■ What you will do
Set down a word-for-word copy of the data below, limited to the lines from the first through the line with "swapped: black pyramid".
Segment Start: The input
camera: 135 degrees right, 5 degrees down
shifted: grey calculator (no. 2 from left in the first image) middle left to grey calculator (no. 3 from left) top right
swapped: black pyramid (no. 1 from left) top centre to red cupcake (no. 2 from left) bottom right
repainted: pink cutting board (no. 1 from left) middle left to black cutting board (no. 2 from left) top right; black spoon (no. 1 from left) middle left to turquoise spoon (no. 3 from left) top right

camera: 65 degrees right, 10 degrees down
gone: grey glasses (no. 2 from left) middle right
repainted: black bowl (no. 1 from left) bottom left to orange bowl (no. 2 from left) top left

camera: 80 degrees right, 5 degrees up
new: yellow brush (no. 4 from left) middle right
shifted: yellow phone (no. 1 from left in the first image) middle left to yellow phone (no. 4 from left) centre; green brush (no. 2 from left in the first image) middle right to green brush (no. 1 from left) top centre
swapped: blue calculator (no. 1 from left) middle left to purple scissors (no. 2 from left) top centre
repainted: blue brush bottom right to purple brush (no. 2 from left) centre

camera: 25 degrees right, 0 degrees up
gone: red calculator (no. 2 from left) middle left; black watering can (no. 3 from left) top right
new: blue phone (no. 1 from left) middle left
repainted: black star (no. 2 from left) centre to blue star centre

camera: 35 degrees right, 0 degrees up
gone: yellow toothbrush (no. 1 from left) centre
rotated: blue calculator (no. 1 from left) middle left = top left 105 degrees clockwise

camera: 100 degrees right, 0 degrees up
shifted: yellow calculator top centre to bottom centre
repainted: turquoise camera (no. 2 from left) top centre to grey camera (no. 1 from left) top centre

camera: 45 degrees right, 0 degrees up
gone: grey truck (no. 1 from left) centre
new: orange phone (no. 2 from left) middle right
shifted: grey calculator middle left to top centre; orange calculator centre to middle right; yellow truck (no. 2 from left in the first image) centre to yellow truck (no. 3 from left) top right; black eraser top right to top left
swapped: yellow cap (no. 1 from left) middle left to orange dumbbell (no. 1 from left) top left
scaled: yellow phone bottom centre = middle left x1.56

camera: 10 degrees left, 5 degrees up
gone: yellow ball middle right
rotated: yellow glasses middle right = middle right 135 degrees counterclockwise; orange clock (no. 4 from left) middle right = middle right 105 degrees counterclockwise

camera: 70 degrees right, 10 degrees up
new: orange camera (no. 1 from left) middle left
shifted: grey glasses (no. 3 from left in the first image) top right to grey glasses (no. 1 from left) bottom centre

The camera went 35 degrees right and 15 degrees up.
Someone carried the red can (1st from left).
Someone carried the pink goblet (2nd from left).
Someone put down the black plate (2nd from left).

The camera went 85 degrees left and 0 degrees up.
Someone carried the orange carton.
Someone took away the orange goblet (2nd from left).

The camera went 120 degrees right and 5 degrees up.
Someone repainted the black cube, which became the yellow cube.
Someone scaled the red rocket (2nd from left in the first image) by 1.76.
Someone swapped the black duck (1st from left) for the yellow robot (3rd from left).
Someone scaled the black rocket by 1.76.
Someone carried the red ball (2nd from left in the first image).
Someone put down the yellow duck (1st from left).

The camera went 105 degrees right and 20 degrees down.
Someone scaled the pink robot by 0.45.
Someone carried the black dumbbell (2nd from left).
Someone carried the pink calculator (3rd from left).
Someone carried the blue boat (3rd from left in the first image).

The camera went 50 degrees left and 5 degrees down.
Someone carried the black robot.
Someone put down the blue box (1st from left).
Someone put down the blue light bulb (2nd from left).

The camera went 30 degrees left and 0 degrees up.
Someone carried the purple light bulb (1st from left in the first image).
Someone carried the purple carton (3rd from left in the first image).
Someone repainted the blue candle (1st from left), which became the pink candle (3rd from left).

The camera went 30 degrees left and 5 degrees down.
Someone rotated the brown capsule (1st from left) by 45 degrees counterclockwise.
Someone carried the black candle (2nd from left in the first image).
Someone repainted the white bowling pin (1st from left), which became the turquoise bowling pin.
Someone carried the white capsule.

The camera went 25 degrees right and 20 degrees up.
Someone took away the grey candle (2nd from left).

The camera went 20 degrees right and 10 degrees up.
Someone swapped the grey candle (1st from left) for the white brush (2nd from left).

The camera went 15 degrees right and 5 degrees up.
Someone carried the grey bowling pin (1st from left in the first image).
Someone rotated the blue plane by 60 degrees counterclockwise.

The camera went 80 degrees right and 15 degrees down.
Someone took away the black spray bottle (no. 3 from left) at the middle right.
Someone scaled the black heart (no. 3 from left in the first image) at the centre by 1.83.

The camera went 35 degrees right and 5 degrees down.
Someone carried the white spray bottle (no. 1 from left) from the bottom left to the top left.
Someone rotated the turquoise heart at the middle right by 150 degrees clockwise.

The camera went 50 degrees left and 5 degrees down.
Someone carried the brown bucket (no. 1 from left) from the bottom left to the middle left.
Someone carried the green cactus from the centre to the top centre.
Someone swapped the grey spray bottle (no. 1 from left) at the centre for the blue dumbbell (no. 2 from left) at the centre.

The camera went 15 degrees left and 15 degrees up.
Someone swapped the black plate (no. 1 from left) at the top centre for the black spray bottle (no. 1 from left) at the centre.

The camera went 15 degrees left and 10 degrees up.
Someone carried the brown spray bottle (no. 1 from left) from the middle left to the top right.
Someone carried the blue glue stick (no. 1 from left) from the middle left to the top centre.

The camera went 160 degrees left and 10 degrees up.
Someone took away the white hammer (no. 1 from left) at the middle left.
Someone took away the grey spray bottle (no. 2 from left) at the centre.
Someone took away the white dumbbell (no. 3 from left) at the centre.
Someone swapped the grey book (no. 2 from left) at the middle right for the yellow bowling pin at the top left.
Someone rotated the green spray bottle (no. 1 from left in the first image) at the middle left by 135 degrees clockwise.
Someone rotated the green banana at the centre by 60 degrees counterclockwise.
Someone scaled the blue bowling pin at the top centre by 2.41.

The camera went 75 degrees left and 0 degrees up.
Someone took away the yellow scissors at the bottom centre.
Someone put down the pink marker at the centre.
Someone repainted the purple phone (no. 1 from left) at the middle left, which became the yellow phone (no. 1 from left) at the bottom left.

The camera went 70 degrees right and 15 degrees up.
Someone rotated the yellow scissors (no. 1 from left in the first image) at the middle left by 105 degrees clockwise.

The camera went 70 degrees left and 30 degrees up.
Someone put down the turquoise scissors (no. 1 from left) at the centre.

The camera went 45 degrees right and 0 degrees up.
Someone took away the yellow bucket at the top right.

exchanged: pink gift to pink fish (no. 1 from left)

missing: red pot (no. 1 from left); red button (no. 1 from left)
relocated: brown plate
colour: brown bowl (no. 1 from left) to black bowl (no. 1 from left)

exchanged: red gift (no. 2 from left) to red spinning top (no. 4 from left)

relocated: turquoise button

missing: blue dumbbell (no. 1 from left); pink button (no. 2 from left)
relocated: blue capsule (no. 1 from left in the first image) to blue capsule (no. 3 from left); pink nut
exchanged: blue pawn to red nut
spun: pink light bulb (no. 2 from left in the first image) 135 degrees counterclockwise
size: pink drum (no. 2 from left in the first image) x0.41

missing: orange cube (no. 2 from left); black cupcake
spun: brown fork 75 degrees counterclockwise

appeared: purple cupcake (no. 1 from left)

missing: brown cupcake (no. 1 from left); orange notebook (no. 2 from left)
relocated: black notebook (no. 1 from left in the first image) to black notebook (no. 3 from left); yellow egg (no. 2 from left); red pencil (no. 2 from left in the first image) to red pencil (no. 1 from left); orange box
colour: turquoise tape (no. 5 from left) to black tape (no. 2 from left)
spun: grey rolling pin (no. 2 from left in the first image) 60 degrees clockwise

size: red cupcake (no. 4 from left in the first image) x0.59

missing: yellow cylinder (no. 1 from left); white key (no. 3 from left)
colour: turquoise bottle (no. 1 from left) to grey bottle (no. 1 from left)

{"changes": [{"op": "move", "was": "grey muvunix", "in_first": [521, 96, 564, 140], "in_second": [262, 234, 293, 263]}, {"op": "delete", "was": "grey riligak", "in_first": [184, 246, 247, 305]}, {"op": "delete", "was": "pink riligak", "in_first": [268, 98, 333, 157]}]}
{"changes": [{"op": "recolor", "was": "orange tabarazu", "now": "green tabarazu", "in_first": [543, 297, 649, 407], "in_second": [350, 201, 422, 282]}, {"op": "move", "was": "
Segment End: The input
■ Response below
camera: 135 degrees right, 5 degrees down
shifted: grey calculator (no. 2 from left in the first image) middle left to grey calculator (no. 3 from left) top right
swapped: black pyramid (no. 1 from left) top centre to red cupcake (no. 2 from left) bottom right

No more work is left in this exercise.